[Instructions to follow]
Extract all lines in the data that contain the word "triangle".

*** Opening of Supplied material ***

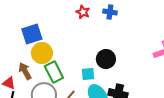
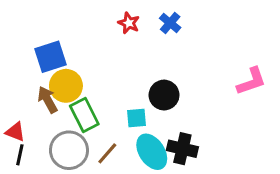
blue cross: (110, 12) -> (170, 23), turned 32
brown arrow: (25, 71) -> (48, 100), moved

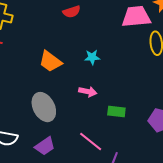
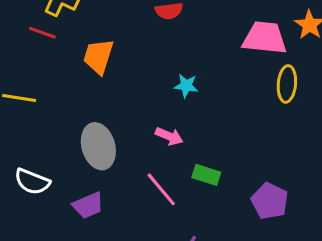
orange trapezoid: (50, 61) -> (98, 56), moved, turned 60
pink line: (91, 142) -> (161, 189), moved

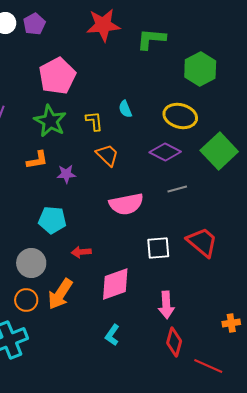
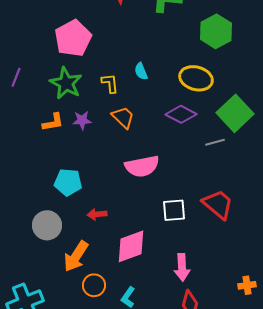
purple star: (66, 174) -> (82, 120), moved
gray line: (177, 189) -> (215, 142), moved
orange circle: (26, 300) -> (94, 285), moved

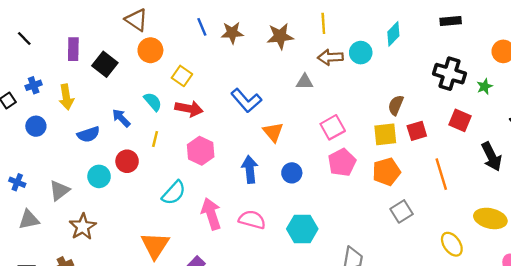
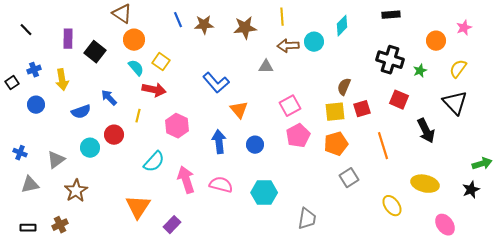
cyan semicircle: (153, 102) -> (136, 68), moved
red arrow: (189, 109) -> (154, 90), moved

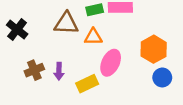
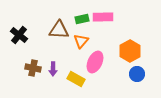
orange triangle: (93, 37) -> (81, 41), turned -49
brown cross: (34, 70) -> (33, 68), turned 35
yellow rectangle: (87, 84) -> (76, 79), turned 54

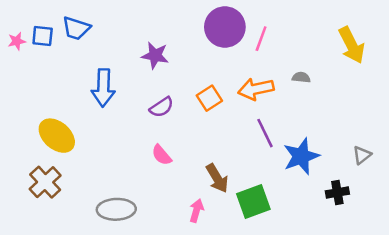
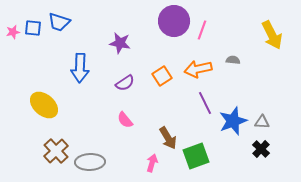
gray triangle: (362, 155) -> (262, 122), moved, turned 42
brown cross: (45, 182) -> (56, 151), moved
black cross: (337, 192) -> (261, 149), turned -36

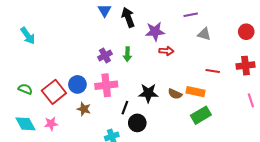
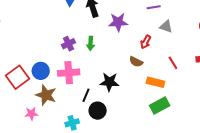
red arrow: (166, 51) -> (146, 42), moved, turned 112
red line: (213, 71) -> (173, 63), turned 48
brown semicircle: (175, 94) -> (136, 62), moved
brown star: (84, 109) -> (46, 95), size x1.5
pink star: (51, 124) -> (31, 114), moved

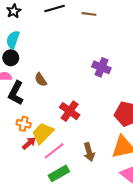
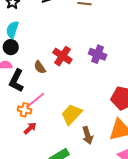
red cross: (70, 111) -> (62, 56), moved
yellow trapezoid: (43, 133) -> (72, 114), moved
pink line: (54, 151) -> (35, 100), moved

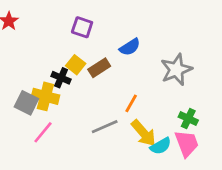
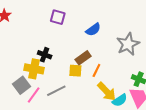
yellow square: (76, 65) -> (75, 71), moved, turned -32
brown rectangle: (99, 68) -> (83, 58), moved
gray square: (26, 103) -> (22, 85), moved, turned 30
gray line: (105, 127) -> (56, 91), moved

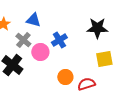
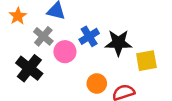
black star: (97, 28) -> (118, 43), moved

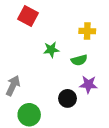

*** Close of Supplied material ***

[Written response]
orange triangle: (93, 37) -> (81, 41), turned -49
gray triangle: (362, 155) -> (262, 122), moved, turned 42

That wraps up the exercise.